All entries must be set down once more, precisely as given.

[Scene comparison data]
:::::

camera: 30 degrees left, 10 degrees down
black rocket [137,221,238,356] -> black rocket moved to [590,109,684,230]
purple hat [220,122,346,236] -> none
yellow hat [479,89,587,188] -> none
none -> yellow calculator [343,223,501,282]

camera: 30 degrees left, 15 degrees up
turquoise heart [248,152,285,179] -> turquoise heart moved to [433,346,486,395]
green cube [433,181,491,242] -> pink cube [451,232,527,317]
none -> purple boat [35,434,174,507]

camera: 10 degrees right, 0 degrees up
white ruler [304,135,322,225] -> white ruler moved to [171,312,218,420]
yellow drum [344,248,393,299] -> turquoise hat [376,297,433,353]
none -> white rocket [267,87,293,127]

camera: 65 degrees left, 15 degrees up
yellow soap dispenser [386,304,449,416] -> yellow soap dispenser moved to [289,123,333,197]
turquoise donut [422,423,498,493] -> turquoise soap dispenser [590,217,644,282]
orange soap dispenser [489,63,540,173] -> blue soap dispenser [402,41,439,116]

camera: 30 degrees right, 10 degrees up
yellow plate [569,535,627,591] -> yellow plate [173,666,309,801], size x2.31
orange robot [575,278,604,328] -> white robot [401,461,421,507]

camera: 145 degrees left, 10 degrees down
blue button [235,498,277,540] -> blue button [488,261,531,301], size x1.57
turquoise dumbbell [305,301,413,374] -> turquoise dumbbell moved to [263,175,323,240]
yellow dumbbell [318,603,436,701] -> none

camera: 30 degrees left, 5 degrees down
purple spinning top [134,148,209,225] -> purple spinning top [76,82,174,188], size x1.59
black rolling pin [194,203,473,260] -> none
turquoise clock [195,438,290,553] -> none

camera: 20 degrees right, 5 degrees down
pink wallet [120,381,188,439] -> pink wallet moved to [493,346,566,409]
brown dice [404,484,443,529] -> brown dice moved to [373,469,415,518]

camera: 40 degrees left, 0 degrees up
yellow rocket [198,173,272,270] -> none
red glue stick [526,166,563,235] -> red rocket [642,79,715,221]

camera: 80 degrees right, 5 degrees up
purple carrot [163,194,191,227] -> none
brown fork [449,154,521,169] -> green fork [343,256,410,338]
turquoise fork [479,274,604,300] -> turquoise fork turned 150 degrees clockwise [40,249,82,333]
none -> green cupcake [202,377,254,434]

:::::

Output for this exercise ->
camera: 30 degrees left, 10 degrees down
black rocket [137,221,238,356] -> black rocket moved to [590,109,684,230]
purple hat [220,122,346,236] -> none
yellow hat [479,89,587,188] -> none
none -> yellow calculator [343,223,501,282]

camera: 30 degrees left, 15 degrees up
turquoise heart [248,152,285,179] -> turquoise heart moved to [433,346,486,395]
green cube [433,181,491,242] -> pink cube [451,232,527,317]
none -> purple boat [35,434,174,507]

camera: 10 degrees right, 0 degrees up
white ruler [304,135,322,225] -> white ruler moved to [171,312,218,420]
yellow drum [344,248,393,299] -> turquoise hat [376,297,433,353]
none -> white rocket [267,87,293,127]

camera: 65 degrees left, 15 degrees up
yellow soap dispenser [386,304,449,416] -> yellow soap dispenser moved to [289,123,333,197]
turquoise donut [422,423,498,493] -> turquoise soap dispenser [590,217,644,282]
orange soap dispenser [489,63,540,173] -> blue soap dispenser [402,41,439,116]

camera: 30 degrees right, 10 degrees up
yellow plate [569,535,627,591] -> yellow plate [173,666,309,801], size x2.31
orange robot [575,278,604,328] -> white robot [401,461,421,507]

camera: 145 degrees left, 10 degrees down
blue button [235,498,277,540] -> blue button [488,261,531,301], size x1.57
turquoise dumbbell [305,301,413,374] -> turquoise dumbbell moved to [263,175,323,240]
yellow dumbbell [318,603,436,701] -> none

camera: 30 degrees left, 5 degrees down
purple spinning top [134,148,209,225] -> purple spinning top [76,82,174,188], size x1.59
black rolling pin [194,203,473,260] -> none
turquoise clock [195,438,290,553] -> none

camera: 20 degrees right, 5 degrees down
pink wallet [120,381,188,439] -> pink wallet moved to [493,346,566,409]
brown dice [404,484,443,529] -> brown dice moved to [373,469,415,518]

camera: 40 degrees left, 0 degrees up
yellow rocket [198,173,272,270] -> none
red glue stick [526,166,563,235] -> red rocket [642,79,715,221]

camera: 80 degrees right, 5 degrees up
purple carrot [163,194,191,227] -> none
brown fork [449,154,521,169] -> green fork [343,256,410,338]
turquoise fork [479,274,604,300] -> turquoise fork turned 150 degrees clockwise [40,249,82,333]
none -> green cupcake [202,377,254,434]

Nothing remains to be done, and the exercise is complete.